• Prompt: Locate each line in the records containing "pawn". Copy it.

[Object change listings]

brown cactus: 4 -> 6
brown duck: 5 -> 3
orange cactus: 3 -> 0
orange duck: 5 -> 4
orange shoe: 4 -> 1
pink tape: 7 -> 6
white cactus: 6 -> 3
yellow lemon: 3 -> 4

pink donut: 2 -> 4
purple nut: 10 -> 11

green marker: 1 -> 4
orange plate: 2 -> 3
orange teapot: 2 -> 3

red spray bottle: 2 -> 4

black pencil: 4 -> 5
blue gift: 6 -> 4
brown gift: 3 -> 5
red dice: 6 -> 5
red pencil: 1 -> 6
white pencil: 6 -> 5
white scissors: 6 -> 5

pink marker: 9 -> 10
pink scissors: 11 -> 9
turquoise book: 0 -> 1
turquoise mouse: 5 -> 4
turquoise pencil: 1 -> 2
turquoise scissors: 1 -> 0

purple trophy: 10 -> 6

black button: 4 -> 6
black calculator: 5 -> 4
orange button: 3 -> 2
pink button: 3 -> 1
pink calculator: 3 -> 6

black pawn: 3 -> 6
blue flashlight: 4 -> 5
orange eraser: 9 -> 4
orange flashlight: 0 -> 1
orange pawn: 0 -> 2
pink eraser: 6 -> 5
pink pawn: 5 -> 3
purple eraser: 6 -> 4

• Your response:
black pawn: 3 -> 6
orange pawn: 0 -> 2
pink pawn: 5 -> 3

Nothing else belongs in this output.